Task instructions: Strip out all images, then restate the data verbatim.

Material for this exercise:
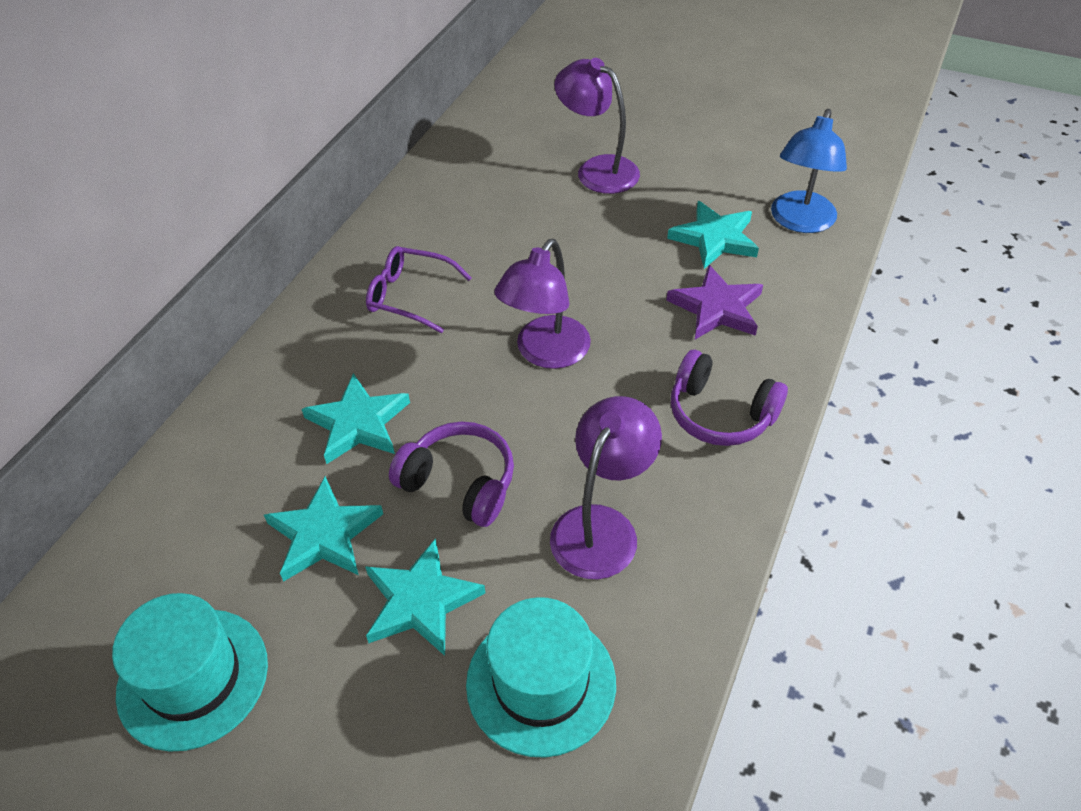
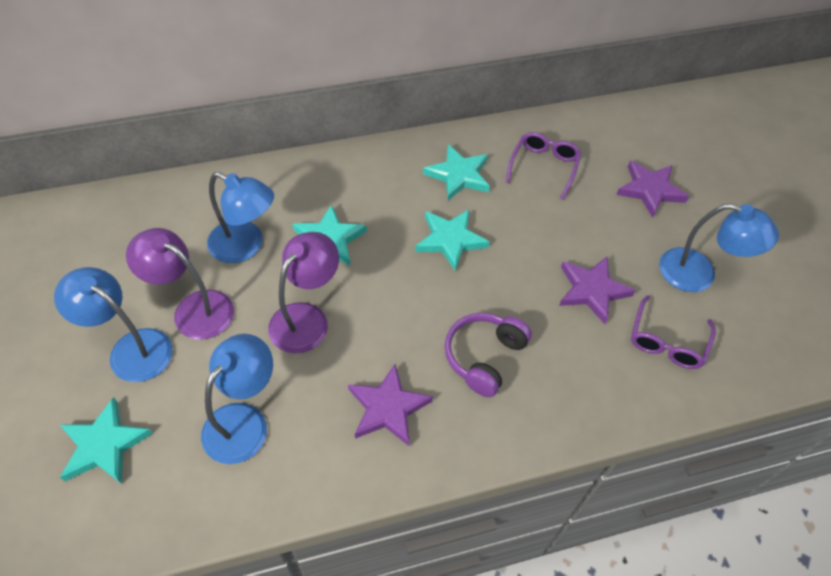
blue lamp: 1 -> 4
purple glasses: 1 -> 2
purple headphones: 2 -> 1
purple lamp: 3 -> 2
purple star: 1 -> 3
turquoise hat: 2 -> 0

Reply:
blue lamp: 1 -> 4
purple glasses: 1 -> 2
purple headphones: 2 -> 1
purple lamp: 3 -> 2
purple star: 1 -> 3
turquoise hat: 2 -> 0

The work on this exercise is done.